■ **DATA SHOWN**:
▼

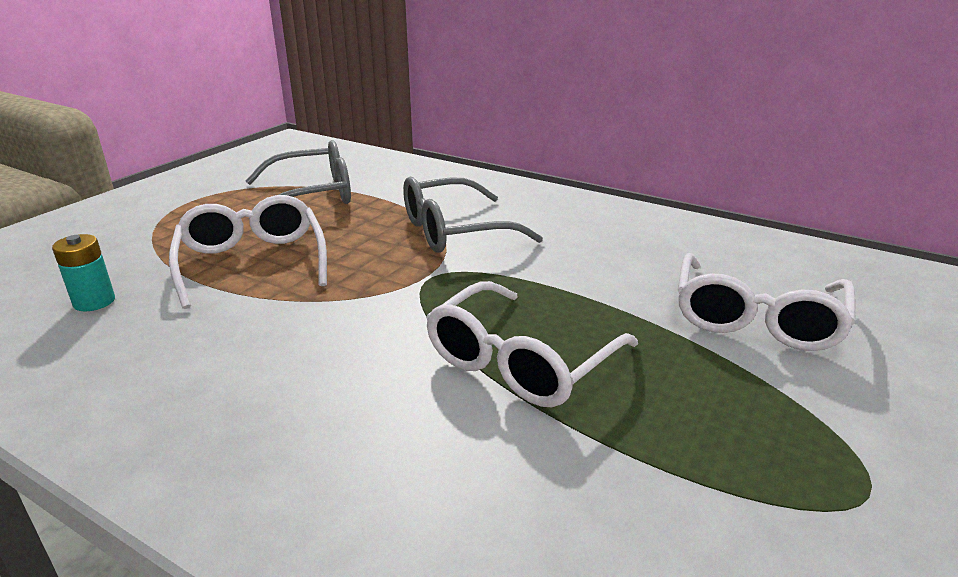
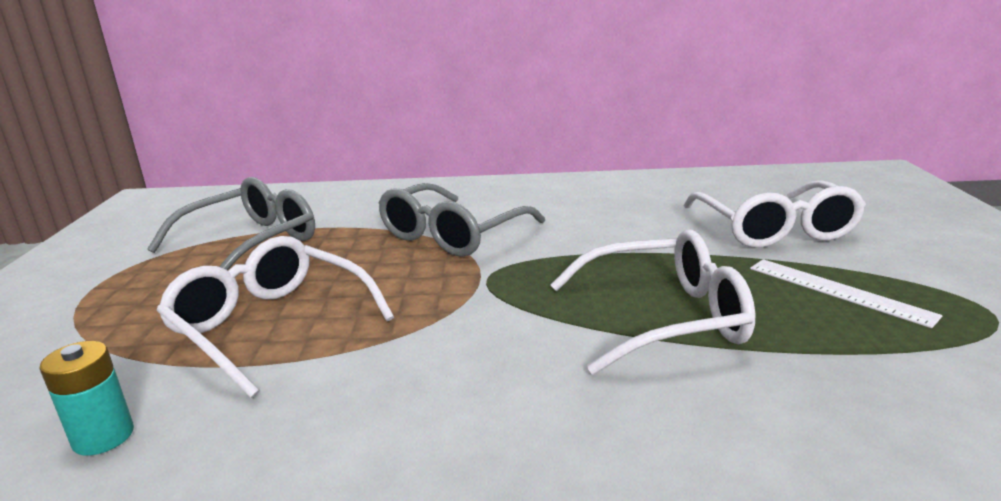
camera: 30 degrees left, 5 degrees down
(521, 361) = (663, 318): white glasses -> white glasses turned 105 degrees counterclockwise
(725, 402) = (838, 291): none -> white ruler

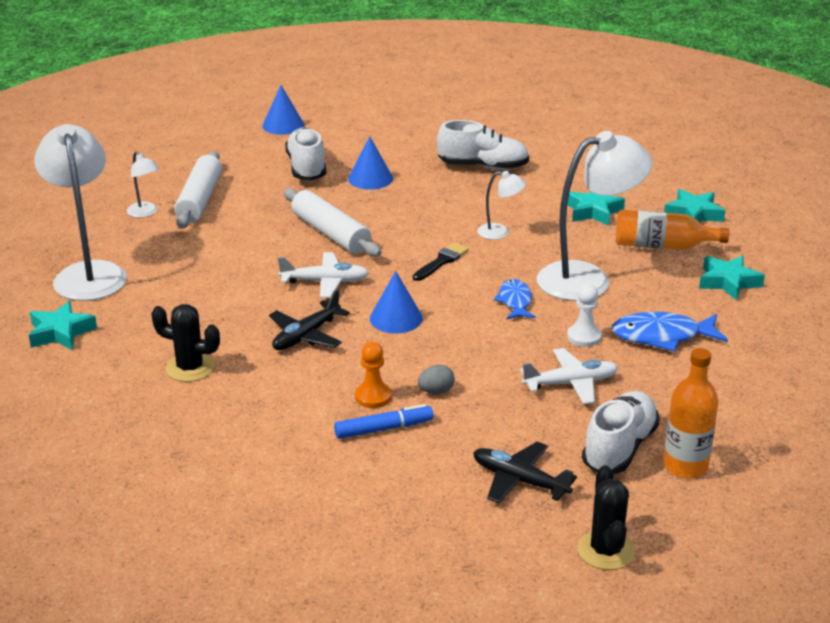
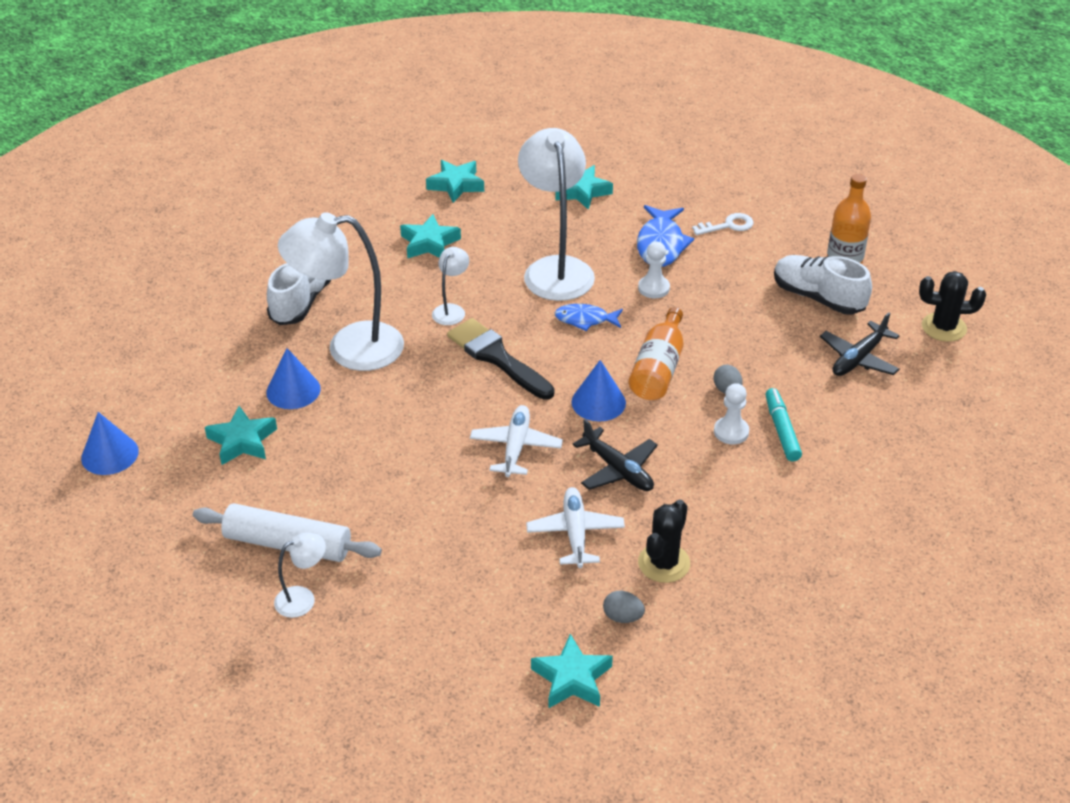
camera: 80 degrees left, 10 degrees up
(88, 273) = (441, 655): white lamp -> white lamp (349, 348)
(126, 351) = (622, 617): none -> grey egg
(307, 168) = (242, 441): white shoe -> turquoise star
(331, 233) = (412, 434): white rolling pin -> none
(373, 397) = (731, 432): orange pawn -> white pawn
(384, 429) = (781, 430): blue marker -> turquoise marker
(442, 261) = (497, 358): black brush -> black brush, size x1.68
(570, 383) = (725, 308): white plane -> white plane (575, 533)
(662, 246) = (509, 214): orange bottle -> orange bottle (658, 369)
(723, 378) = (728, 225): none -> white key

▲
▼

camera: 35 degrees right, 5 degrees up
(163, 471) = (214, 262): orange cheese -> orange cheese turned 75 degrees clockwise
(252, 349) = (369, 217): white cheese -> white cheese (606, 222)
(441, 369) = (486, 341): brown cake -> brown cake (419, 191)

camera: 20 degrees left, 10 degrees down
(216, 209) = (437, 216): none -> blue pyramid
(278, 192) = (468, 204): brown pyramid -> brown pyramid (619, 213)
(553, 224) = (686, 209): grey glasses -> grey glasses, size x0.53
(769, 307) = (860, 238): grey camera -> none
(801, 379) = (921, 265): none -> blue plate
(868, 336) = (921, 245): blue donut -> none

▲

■ **EXERCISE DIRECTIONS**:
Once you reach the line with "camera: 35 degrees right, 5 degrees up" in the data above, copy it and every line after it exactly, up to and including the line with "(868, 336) = (921, 245): blue donut -> none".

■ **TASK RESPONSE**:
camera: 35 degrees right, 5 degrees up
(163, 471) = (214, 262): orange cheese -> orange cheese turned 75 degrees clockwise
(252, 349) = (369, 217): white cheese -> white cheese (606, 222)
(441, 369) = (486, 341): brown cake -> brown cake (419, 191)

camera: 20 degrees left, 10 degrees down
(216, 209) = (437, 216): none -> blue pyramid
(278, 192) = (468, 204): brown pyramid -> brown pyramid (619, 213)
(553, 224) = (686, 209): grey glasses -> grey glasses, size x0.53
(769, 307) = (860, 238): grey camera -> none
(801, 379) = (921, 265): none -> blue plate
(868, 336) = (921, 245): blue donut -> none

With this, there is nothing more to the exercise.